◆ **TASK DESCRIPTION**
Output every entry exactly, without any pictures.
---------- SUPPLIED MATERIAL ----------
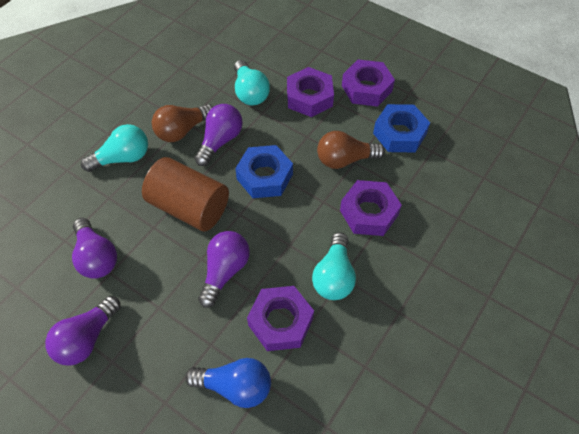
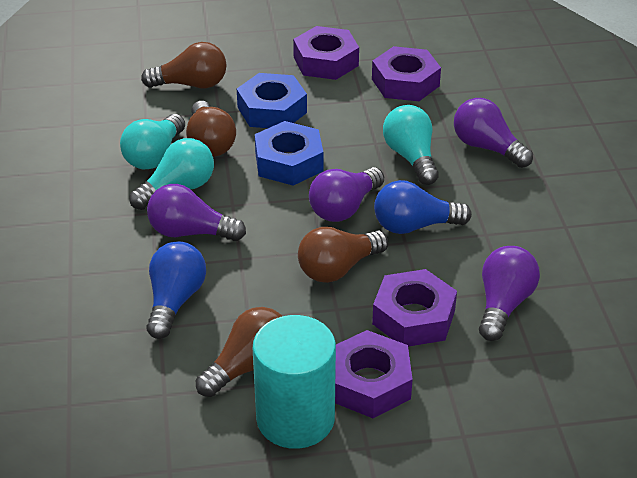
blue light bulb: 1 -> 2
brown cylinder: 1 -> 0
brown light bulb: 2 -> 4
turquoise cylinder: 0 -> 1

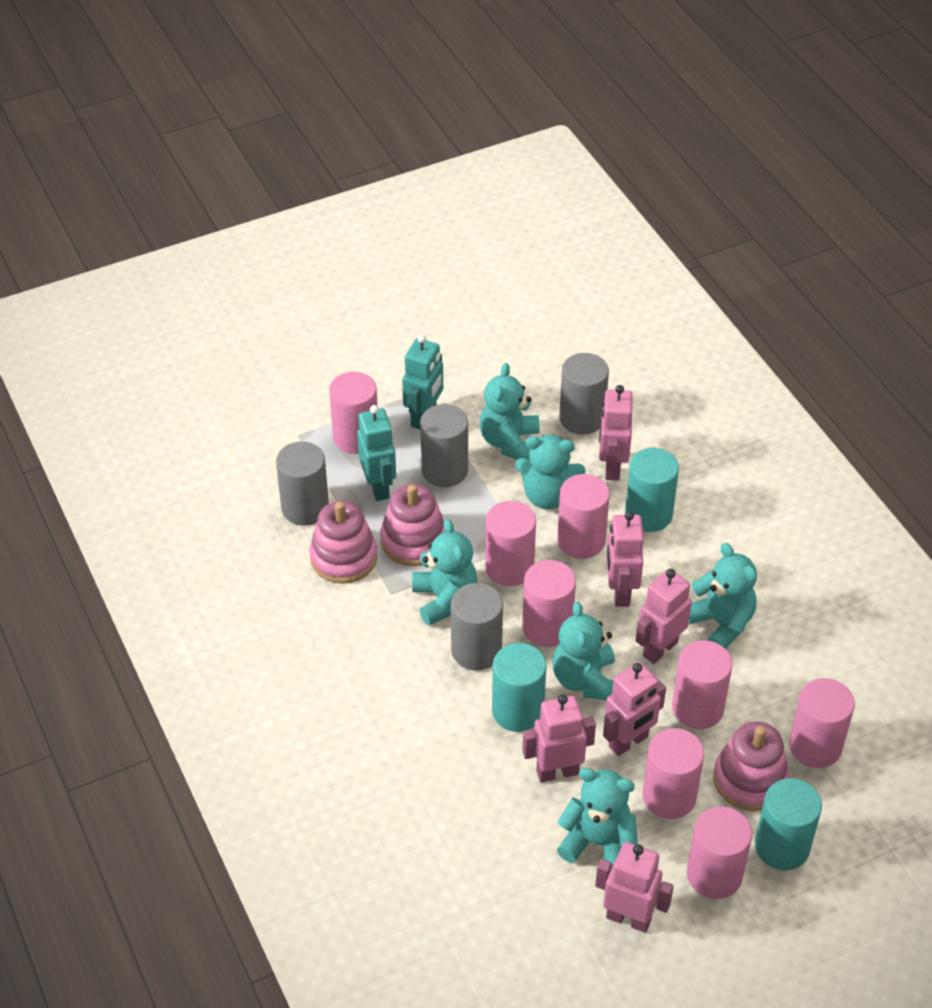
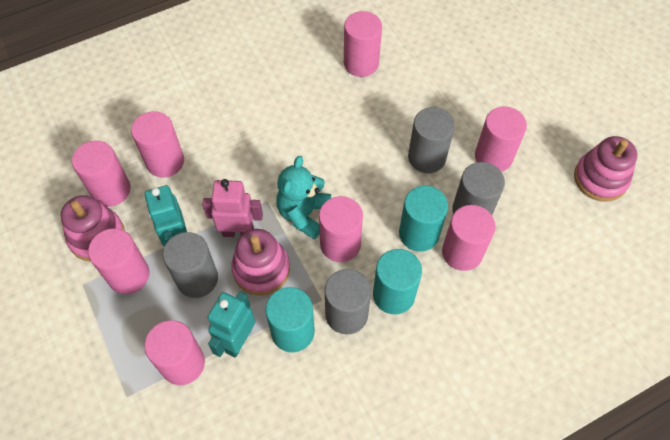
pink robot: 6 -> 1
turquoise teddy bear: 6 -> 1

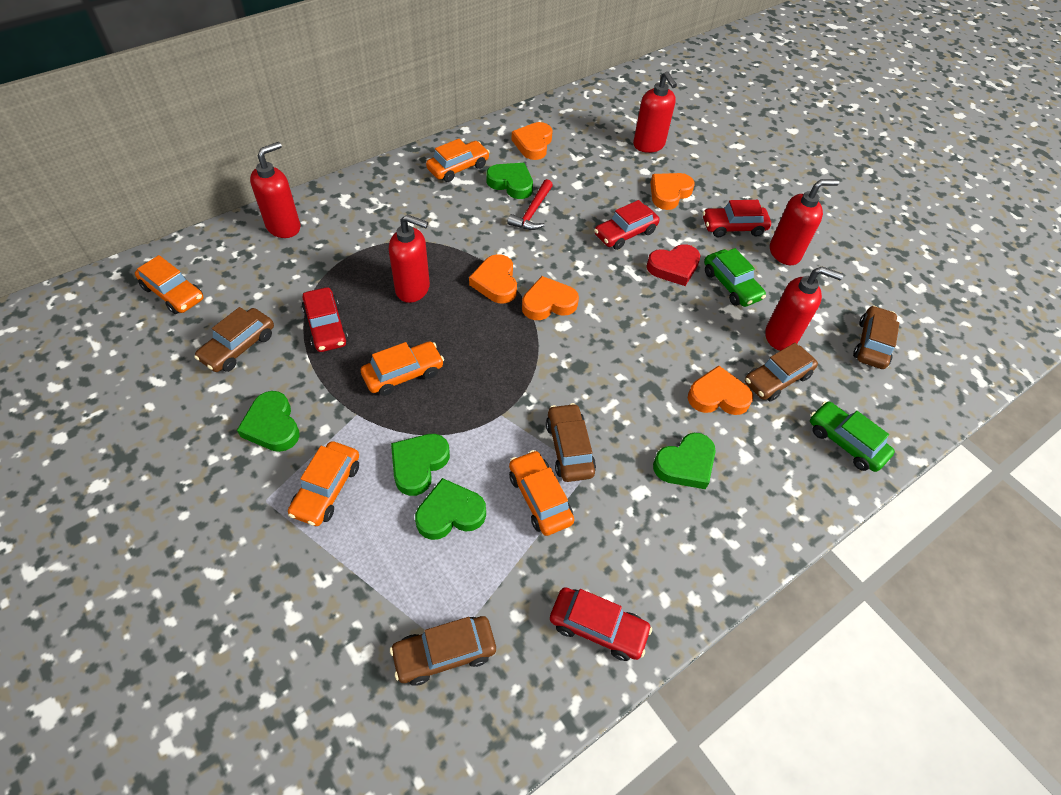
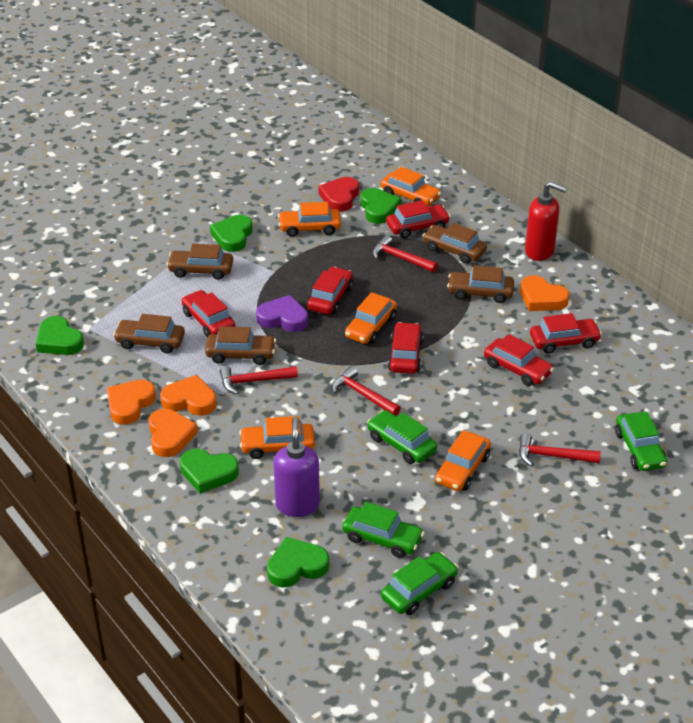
green car: 2 -> 4
orange heart: 5 -> 4
purple heart: 0 -> 1
purple soap dispenser: 0 -> 1
red car: 4 -> 6
red hammer: 1 -> 4
red soap dispenser: 5 -> 1

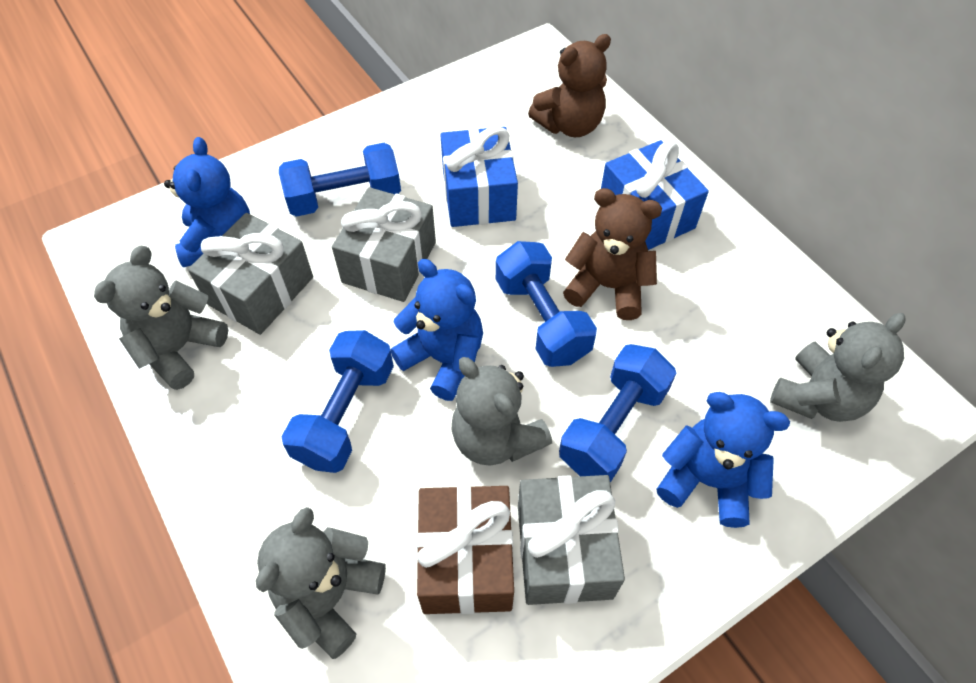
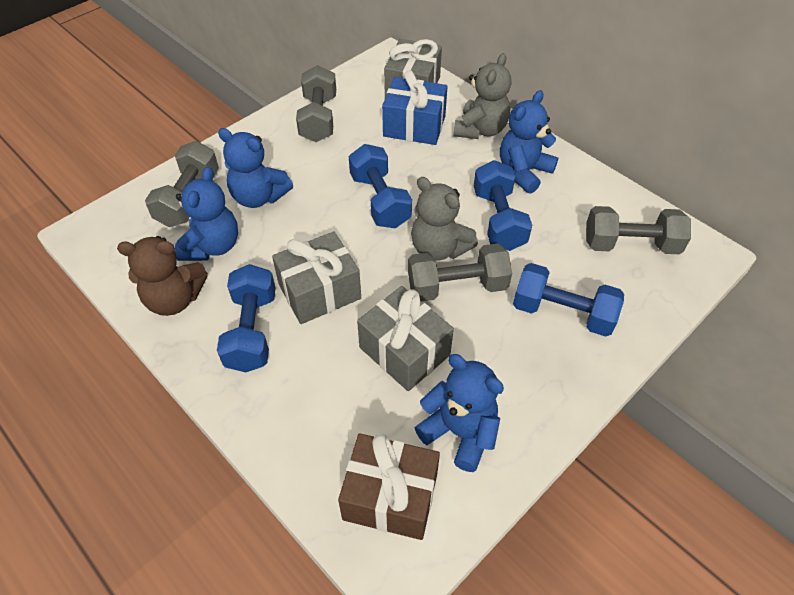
blue gift: 2 -> 1
blue teddy bear: 3 -> 4
brown teddy bear: 2 -> 1
grey dumbbell: 0 -> 4
grey teddy bear: 4 -> 2

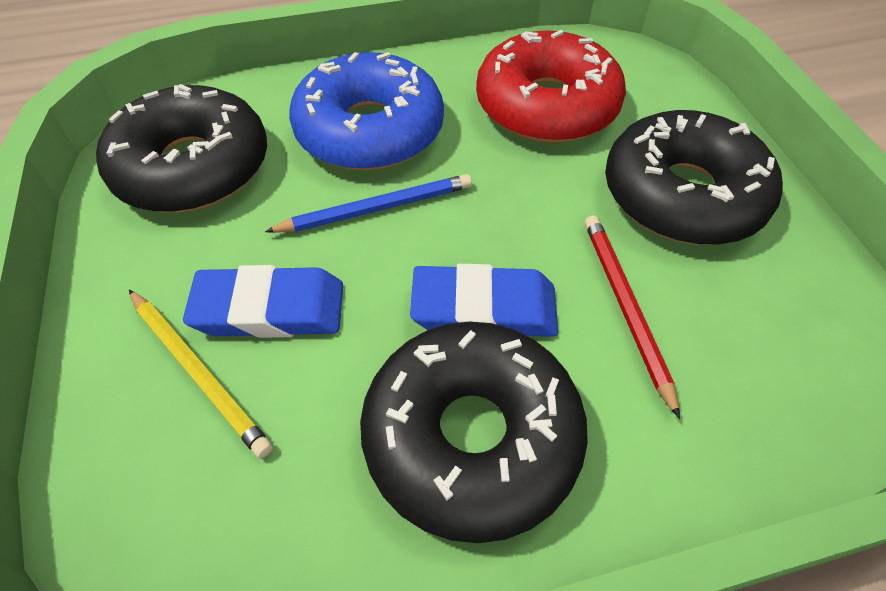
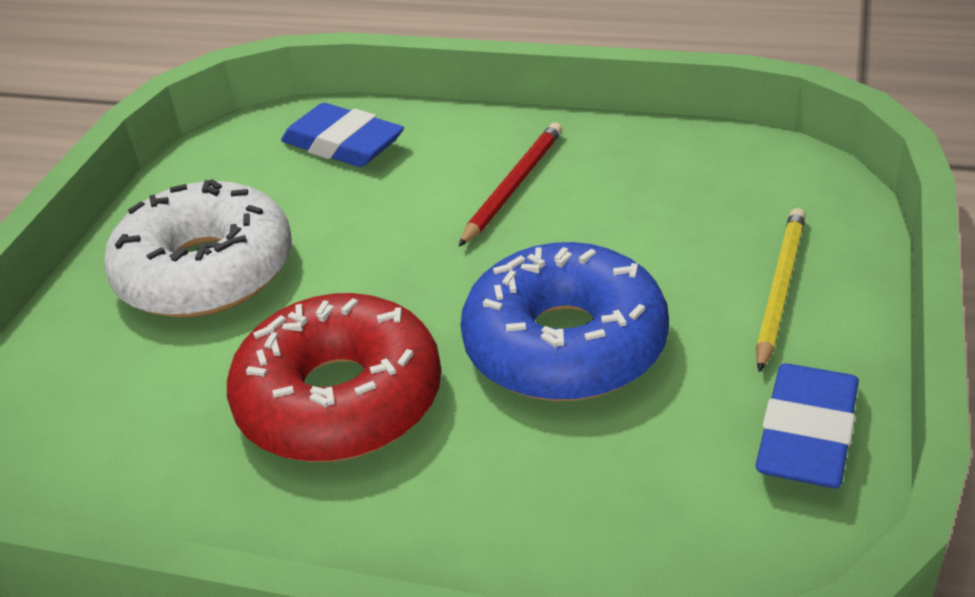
black donut: 3 -> 0
blue pencil: 1 -> 0
white donut: 0 -> 1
----------
◆ **WRITTEN RESPONSE**
blue light bulb: 1 -> 2
brown cylinder: 1 -> 0
brown light bulb: 2 -> 4
turquoise cylinder: 0 -> 1

pink robot: 6 -> 1
turquoise teddy bear: 6 -> 1

green car: 2 -> 4
orange heart: 5 -> 4
purple heart: 0 -> 1
purple soap dispenser: 0 -> 1
red car: 4 -> 6
red hammer: 1 -> 4
red soap dispenser: 5 -> 1

blue gift: 2 -> 1
blue teddy bear: 3 -> 4
brown teddy bear: 2 -> 1
grey dumbbell: 0 -> 4
grey teddy bear: 4 -> 2

black donut: 3 -> 0
blue pencil: 1 -> 0
white donut: 0 -> 1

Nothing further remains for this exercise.